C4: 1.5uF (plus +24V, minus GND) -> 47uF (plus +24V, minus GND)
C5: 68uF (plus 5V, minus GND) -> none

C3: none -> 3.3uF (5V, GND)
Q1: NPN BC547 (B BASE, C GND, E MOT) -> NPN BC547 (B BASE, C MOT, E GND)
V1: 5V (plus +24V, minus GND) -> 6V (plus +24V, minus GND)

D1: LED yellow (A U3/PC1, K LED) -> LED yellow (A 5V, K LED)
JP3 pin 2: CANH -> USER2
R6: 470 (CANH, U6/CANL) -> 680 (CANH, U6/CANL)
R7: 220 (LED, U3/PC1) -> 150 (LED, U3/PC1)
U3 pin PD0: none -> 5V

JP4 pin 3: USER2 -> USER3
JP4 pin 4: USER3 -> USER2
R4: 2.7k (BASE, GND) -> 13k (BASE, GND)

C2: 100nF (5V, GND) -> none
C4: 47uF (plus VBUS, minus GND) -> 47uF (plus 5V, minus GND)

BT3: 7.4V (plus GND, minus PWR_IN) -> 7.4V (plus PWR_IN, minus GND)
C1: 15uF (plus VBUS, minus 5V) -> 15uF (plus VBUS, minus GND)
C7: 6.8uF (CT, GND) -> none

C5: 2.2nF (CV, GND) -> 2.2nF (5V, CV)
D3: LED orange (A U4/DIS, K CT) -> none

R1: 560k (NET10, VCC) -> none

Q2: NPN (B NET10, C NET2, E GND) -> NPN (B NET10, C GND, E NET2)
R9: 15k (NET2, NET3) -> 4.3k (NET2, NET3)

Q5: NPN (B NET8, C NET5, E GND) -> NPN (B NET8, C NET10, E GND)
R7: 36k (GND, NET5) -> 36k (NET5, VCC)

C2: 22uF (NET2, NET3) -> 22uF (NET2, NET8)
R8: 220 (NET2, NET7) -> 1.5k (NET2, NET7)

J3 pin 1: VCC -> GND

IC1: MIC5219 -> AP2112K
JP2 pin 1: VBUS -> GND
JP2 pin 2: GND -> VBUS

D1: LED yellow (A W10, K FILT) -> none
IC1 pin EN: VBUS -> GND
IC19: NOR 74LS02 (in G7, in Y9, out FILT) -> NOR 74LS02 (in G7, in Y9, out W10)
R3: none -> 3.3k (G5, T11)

**The problem**
Return, word for word, the lines of the data above from the line with "D1: LED yellow (A U3/PC1, K" through the line with "JP4 pin 4: USER3 -> USER2", inclusive.

**Exercise answer**
D1: LED yellow (A U3/PC1, K LED) -> LED yellow (A 5V, K LED)
JP3 pin 2: CANH -> USER2
R6: 470 (CANH, U6/CANL) -> 680 (CANH, U6/CANL)
R7: 220 (LED, U3/PC1) -> 150 (LED, U3/PC1)
U3 pin PD0: none -> 5V

JP4 pin 3: USER2 -> USER3
JP4 pin 4: USER3 -> USER2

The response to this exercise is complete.